→ EXCERPTED DATA
== Segment start ==

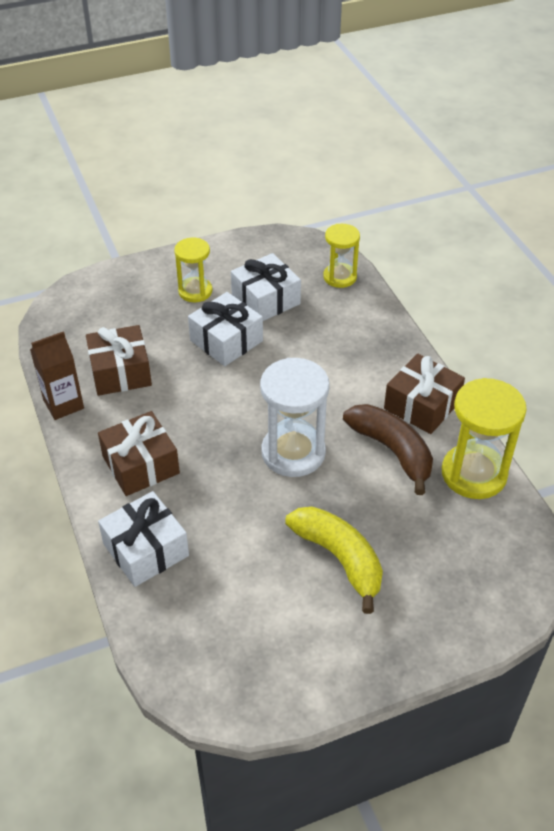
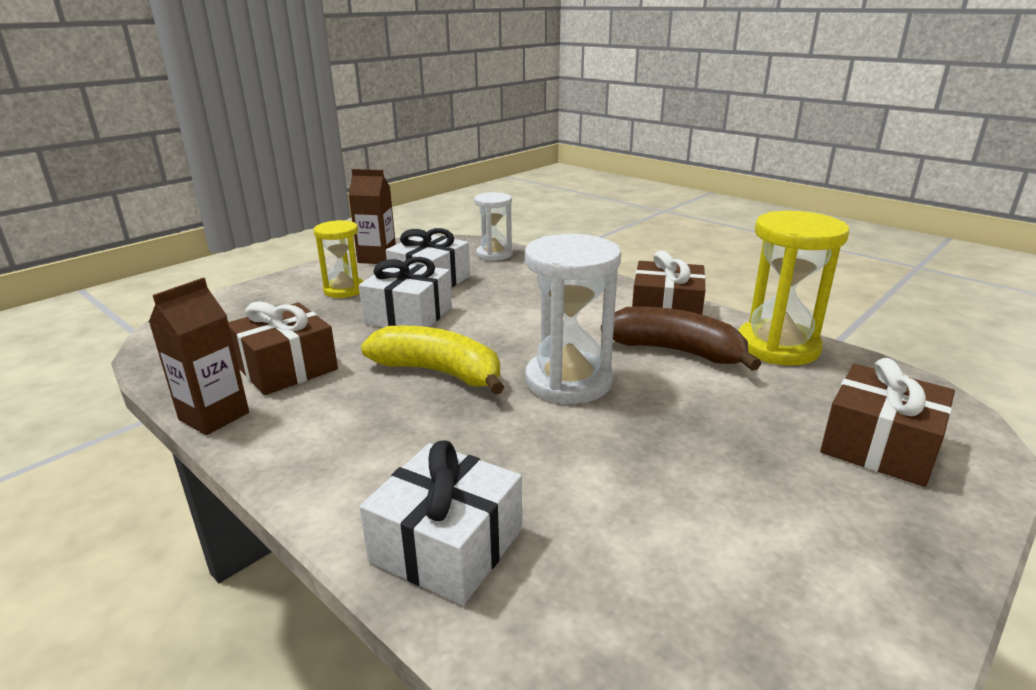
camera: 25 degrees left, 20 degrees down
brown gift [98,411,180,496] -> brown gift moved to [820,358,955,487]
yellow banana [285,506,383,614] -> yellow banana moved to [361,325,504,395]
yellow hourglass [323,224,360,288] -> white hourglass [474,192,513,261]
none -> brown carton [348,169,396,264]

== Segment end ==

→ ABOUT THIS EXERCISE
Keep every word of the data as it is when you write it out, but drop the pictures.

→ TASK RESULT
camera: 25 degrees left, 20 degrees down
brown gift [98,411,180,496] -> brown gift moved to [820,358,955,487]
yellow banana [285,506,383,614] -> yellow banana moved to [361,325,504,395]
yellow hourglass [323,224,360,288] -> white hourglass [474,192,513,261]
none -> brown carton [348,169,396,264]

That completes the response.